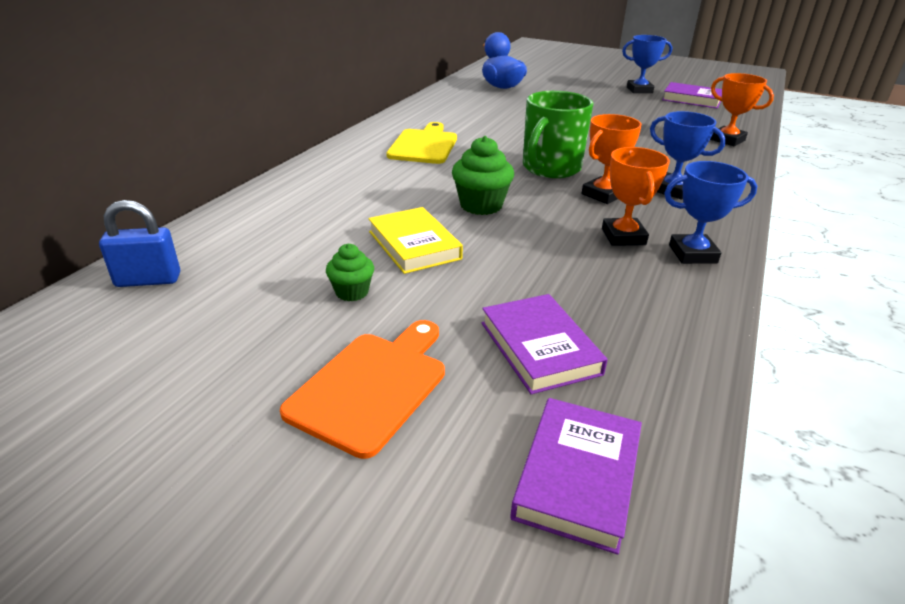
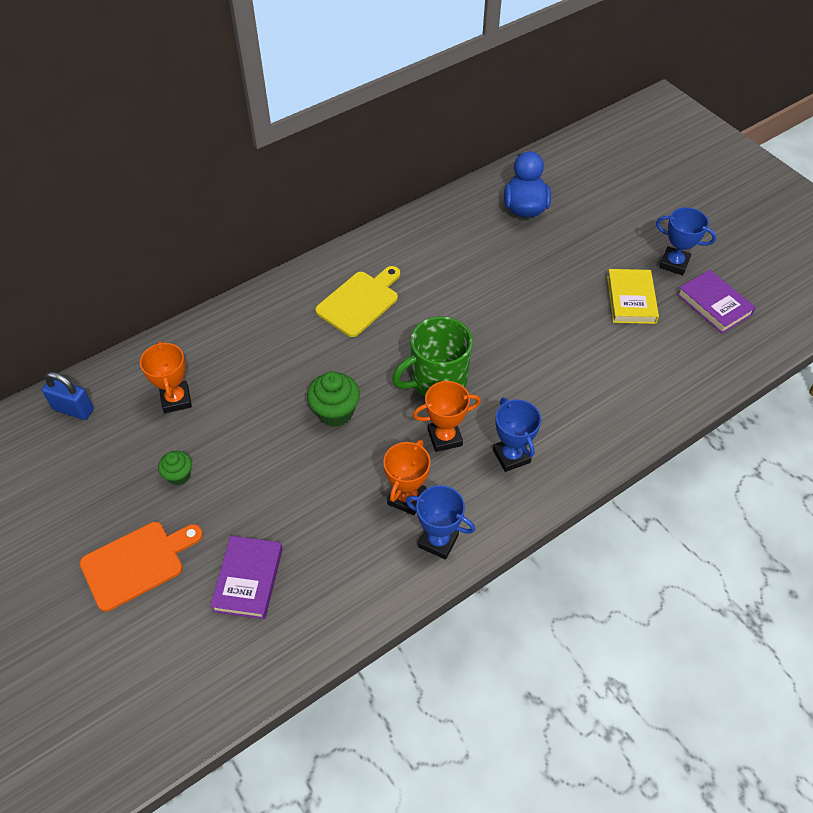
camera: 30 degrees right, 20 degrees up
(414, 245) = (251, 442): yellow book -> yellow book (631, 299)
(577, 476) = (189, 675): purple book -> none
(727, 140) = (658, 398): orange trophy -> orange trophy (176, 399)

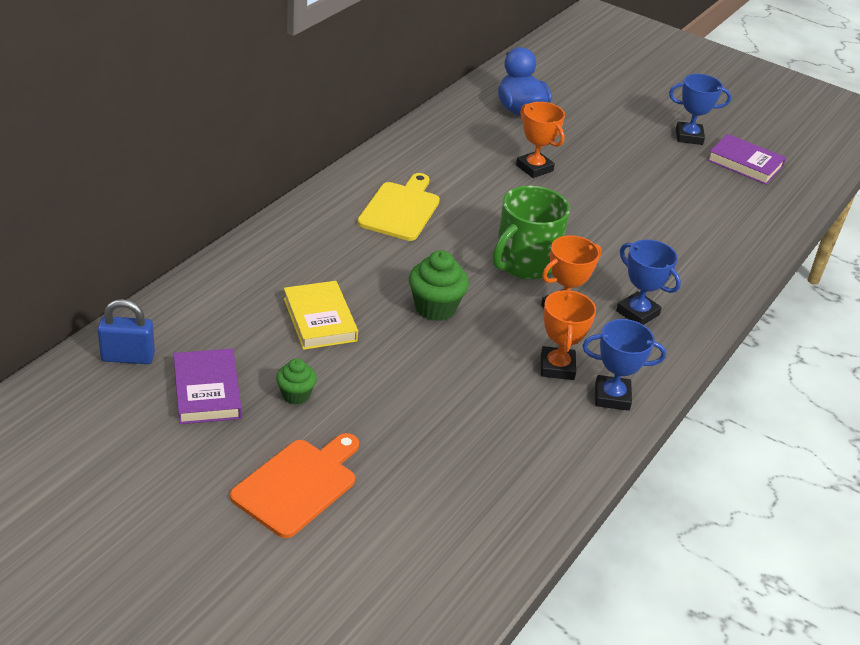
camera: 25 degrees left, 15 degrees down
(176, 399) = (248, 327): orange trophy -> orange trophy (534, 168)
(248, 579) = (435, 472): purple book -> purple book (207, 391)
(631, 299) = (668, 170): yellow book -> yellow book (320, 319)

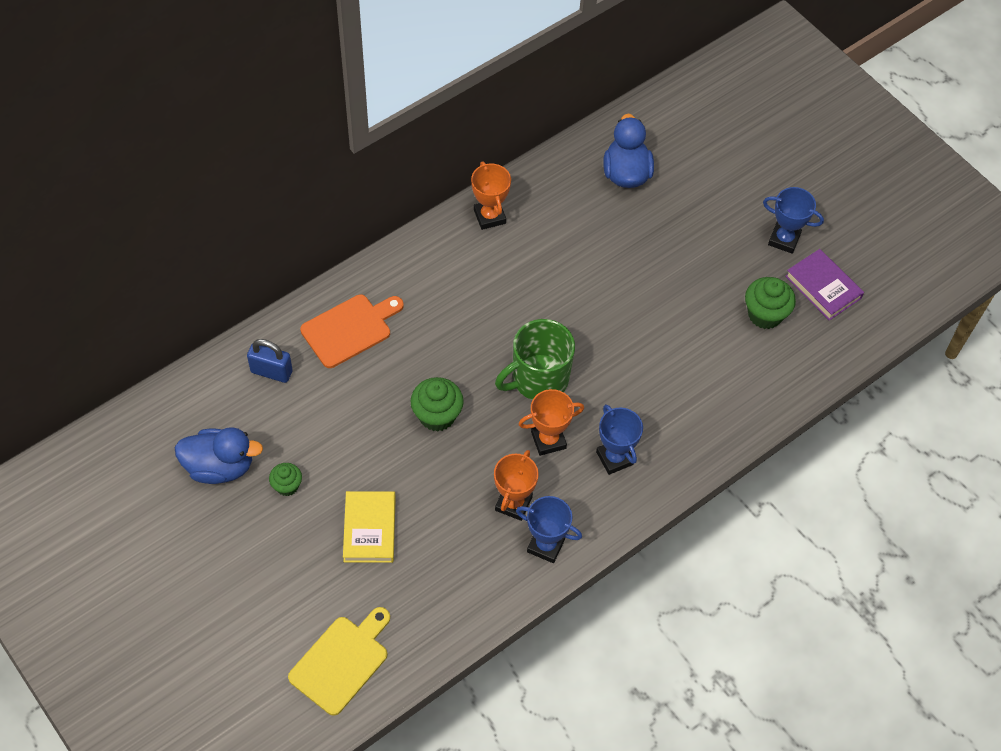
camera: 20 degrees right, 20 degrees up
(128, 357) = (170, 418): blue padlock -> blue padlock (271, 372)
(207, 391) = (220, 467): purple book -> blue duck
(298, 484) = (258, 574): orange cutting board -> orange cutting board (350, 329)
(320, 319) = (334, 409): yellow book -> yellow book (370, 529)
(400, 209) = (454, 291): yellow cutting board -> yellow cutting board (342, 661)
(534, 168) = (603, 258): orange trophy -> orange trophy (489, 216)
(707, 188) = (765, 314): none -> green cupcake

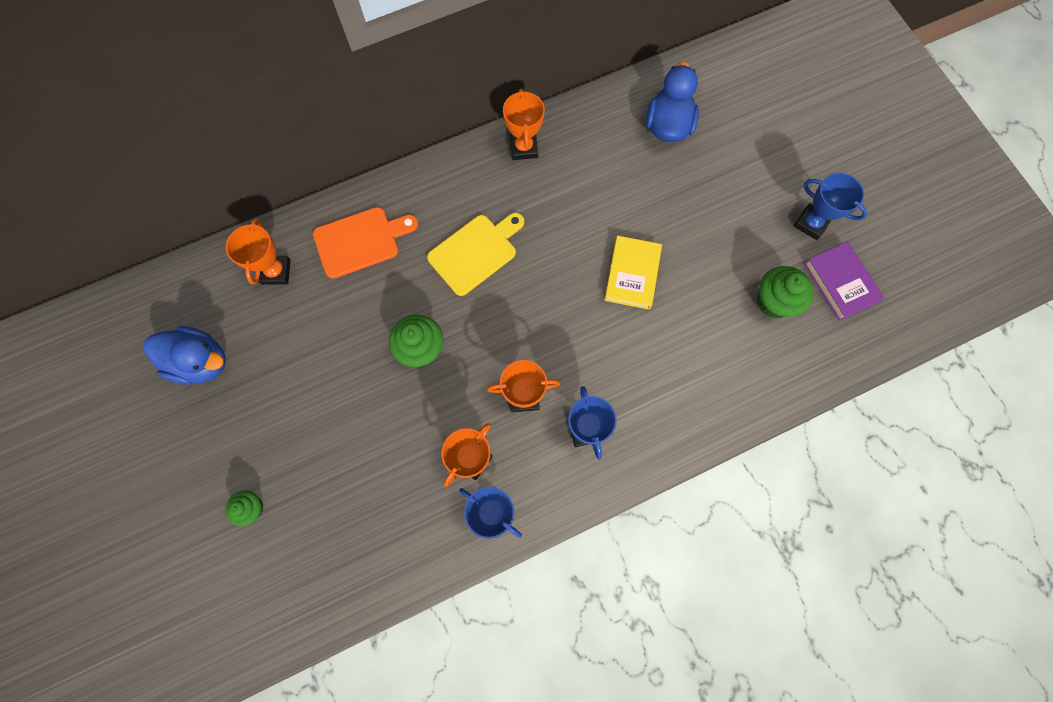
camera: 15 degrees right, 15 degrees up
(271, 372) = (276, 272): blue padlock -> orange trophy
(287, 486) = (258, 395): green cupcake -> green cupcake (252, 508)
(342, 661) = (261, 598): yellow cutting board -> yellow cutting board (475, 252)
(370, 529) = (325, 458): yellow book -> yellow book (632, 274)
(538, 379) = (530, 328): green mug -> none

____

## Goal of the exercise
Keeping both end lines, retype exactly the lines from the first line of the material through the line that contains "(207, 391) = (220, 467): purple", but not the pictures.

## Solution to this task
camera: 30 degrees right, 20 degrees up
(414, 245) = (251, 442): yellow book -> yellow book (631, 299)
(577, 476) = (189, 675): purple book -> none
(727, 140) = (658, 398): orange trophy -> orange trophy (176, 399)

camera: 25 degrees left, 15 degrees down
(176, 399) = (248, 327): orange trophy -> orange trophy (534, 168)
(248, 579) = (435, 472): purple book -> purple book (207, 391)
(631, 299) = (668, 170): yellow book -> yellow book (320, 319)

camera: 20 degrees right, 20 degrees up
(128, 357) = (170, 418): blue padlock -> blue padlock (271, 372)
(207, 391) = (220, 467): purple book -> blue duck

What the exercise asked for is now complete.